§ Task
The string "house" appears in some lines of the entries that follow; copy each such line.

§ Dataset content
□ □ □ □

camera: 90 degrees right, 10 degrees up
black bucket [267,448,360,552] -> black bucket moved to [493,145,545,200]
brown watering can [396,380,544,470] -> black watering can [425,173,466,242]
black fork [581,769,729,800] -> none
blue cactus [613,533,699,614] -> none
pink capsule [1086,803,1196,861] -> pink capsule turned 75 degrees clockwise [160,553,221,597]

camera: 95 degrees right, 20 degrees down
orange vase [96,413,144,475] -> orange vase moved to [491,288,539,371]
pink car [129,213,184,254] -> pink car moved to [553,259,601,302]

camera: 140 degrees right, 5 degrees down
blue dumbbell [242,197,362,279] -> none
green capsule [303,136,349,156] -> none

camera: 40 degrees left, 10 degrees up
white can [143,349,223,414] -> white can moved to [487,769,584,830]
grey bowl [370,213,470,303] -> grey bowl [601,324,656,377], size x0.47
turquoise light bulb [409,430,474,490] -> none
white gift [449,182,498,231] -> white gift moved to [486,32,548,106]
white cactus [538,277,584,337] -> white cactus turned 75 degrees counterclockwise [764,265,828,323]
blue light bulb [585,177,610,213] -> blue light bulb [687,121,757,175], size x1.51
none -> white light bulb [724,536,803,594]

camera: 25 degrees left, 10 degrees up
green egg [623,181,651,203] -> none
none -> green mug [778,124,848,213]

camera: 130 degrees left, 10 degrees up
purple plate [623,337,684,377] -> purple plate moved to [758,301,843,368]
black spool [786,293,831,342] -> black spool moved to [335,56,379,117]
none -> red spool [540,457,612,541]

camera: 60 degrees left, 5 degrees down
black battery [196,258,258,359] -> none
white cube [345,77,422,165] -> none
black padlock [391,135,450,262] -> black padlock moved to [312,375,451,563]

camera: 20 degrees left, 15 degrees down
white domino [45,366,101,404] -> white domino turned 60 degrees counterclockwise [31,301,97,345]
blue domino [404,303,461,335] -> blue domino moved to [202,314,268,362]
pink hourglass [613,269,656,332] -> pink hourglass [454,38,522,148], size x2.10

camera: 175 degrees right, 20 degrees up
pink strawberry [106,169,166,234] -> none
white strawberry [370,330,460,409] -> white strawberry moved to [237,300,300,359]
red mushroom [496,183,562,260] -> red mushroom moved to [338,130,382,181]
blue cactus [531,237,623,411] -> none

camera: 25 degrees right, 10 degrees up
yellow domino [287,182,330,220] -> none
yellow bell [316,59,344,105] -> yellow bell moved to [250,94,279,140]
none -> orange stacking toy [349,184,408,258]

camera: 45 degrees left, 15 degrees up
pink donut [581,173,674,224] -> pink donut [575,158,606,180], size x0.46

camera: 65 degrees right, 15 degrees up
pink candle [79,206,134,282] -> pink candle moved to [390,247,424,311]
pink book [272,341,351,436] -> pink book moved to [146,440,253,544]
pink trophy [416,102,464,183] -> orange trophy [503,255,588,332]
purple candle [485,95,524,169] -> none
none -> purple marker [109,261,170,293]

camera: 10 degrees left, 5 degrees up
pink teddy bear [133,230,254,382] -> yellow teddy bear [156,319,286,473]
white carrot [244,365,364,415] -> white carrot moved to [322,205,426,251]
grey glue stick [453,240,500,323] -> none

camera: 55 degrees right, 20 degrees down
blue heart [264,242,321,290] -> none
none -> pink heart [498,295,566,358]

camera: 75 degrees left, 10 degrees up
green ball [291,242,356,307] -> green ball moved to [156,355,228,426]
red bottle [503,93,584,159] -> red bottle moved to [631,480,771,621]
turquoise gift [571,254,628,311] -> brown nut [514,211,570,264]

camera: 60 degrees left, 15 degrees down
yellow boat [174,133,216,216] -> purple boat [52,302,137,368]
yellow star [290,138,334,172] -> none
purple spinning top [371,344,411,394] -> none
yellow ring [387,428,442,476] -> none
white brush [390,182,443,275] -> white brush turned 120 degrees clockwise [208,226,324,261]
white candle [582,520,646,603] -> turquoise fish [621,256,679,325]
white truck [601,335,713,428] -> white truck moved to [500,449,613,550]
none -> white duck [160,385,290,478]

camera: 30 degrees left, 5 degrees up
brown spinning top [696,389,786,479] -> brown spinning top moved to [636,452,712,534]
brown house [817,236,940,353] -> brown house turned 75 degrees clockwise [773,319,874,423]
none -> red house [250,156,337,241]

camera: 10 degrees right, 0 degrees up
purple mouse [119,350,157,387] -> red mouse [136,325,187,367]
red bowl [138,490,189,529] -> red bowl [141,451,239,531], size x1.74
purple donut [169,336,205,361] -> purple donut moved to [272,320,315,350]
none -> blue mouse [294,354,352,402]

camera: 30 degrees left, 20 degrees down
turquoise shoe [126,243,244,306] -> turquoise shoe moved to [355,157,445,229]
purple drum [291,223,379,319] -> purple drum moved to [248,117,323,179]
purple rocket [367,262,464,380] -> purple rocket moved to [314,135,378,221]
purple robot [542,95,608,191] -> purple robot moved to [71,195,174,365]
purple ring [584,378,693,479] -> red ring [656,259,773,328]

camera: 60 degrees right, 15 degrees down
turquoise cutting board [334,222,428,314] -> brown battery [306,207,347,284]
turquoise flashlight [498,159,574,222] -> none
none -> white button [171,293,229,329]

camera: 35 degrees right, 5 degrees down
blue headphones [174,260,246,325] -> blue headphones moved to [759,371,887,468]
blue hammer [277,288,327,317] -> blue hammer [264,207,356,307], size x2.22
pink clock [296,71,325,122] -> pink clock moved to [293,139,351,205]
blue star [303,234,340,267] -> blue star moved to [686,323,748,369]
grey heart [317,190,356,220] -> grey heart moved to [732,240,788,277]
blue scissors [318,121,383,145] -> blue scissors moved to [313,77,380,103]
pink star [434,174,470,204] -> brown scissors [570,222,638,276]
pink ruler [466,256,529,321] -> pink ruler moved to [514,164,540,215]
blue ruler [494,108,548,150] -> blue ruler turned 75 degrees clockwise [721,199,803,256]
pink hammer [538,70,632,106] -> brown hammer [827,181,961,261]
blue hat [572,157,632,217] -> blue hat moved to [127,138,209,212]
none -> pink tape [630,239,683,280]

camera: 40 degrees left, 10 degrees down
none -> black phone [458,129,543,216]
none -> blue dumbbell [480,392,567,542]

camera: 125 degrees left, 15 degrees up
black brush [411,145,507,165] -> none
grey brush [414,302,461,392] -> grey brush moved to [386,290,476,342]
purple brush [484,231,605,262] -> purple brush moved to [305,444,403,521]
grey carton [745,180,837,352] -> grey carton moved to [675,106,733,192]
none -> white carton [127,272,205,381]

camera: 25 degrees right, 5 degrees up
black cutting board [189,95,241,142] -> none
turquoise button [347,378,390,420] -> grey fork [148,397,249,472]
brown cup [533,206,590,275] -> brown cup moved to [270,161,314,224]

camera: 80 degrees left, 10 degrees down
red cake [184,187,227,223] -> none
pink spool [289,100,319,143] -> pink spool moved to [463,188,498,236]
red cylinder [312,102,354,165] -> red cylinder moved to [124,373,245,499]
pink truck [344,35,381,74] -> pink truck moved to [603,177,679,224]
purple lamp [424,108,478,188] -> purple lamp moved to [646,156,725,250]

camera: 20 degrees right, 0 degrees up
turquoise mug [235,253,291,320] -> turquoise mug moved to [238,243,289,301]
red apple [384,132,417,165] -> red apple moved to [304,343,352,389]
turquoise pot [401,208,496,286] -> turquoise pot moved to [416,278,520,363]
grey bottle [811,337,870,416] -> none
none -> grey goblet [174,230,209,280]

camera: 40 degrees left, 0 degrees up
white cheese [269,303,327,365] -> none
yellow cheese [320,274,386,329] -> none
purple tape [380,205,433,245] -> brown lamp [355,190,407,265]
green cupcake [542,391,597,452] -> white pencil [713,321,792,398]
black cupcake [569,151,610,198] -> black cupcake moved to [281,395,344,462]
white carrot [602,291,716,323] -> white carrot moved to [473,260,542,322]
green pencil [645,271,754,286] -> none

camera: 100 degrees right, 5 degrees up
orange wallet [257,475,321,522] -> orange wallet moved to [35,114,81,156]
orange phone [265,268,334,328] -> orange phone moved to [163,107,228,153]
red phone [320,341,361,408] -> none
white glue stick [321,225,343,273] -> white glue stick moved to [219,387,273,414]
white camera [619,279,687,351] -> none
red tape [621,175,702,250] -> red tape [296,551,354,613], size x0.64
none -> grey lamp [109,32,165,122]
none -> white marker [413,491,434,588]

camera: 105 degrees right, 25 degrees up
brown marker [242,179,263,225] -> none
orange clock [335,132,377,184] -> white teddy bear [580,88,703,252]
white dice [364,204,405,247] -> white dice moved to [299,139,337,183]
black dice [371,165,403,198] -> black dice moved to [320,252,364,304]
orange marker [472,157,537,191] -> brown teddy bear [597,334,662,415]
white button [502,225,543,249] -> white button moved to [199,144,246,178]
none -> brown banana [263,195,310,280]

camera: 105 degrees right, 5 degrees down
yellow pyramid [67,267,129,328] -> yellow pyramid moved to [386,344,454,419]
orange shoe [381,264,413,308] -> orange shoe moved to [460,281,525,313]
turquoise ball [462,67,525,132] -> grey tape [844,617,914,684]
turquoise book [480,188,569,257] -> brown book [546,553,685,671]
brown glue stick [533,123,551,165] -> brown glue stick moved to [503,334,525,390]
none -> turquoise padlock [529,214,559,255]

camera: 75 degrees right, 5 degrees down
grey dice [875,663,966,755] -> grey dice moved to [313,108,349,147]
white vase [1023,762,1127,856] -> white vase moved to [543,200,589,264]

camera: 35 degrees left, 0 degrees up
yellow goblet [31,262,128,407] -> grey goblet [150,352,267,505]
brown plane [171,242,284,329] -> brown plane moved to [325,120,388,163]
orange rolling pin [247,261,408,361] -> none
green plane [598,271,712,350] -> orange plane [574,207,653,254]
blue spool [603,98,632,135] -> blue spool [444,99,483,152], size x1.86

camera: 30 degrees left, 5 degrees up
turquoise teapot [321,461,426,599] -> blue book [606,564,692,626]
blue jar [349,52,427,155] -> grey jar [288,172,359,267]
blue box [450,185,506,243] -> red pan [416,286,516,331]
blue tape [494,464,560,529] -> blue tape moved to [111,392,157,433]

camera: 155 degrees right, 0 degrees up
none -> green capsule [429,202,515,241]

□ □ □ □

§ Answer below
brown house [817,236,940,353] -> brown house turned 75 degrees clockwise [773,319,874,423]
none -> red house [250,156,337,241]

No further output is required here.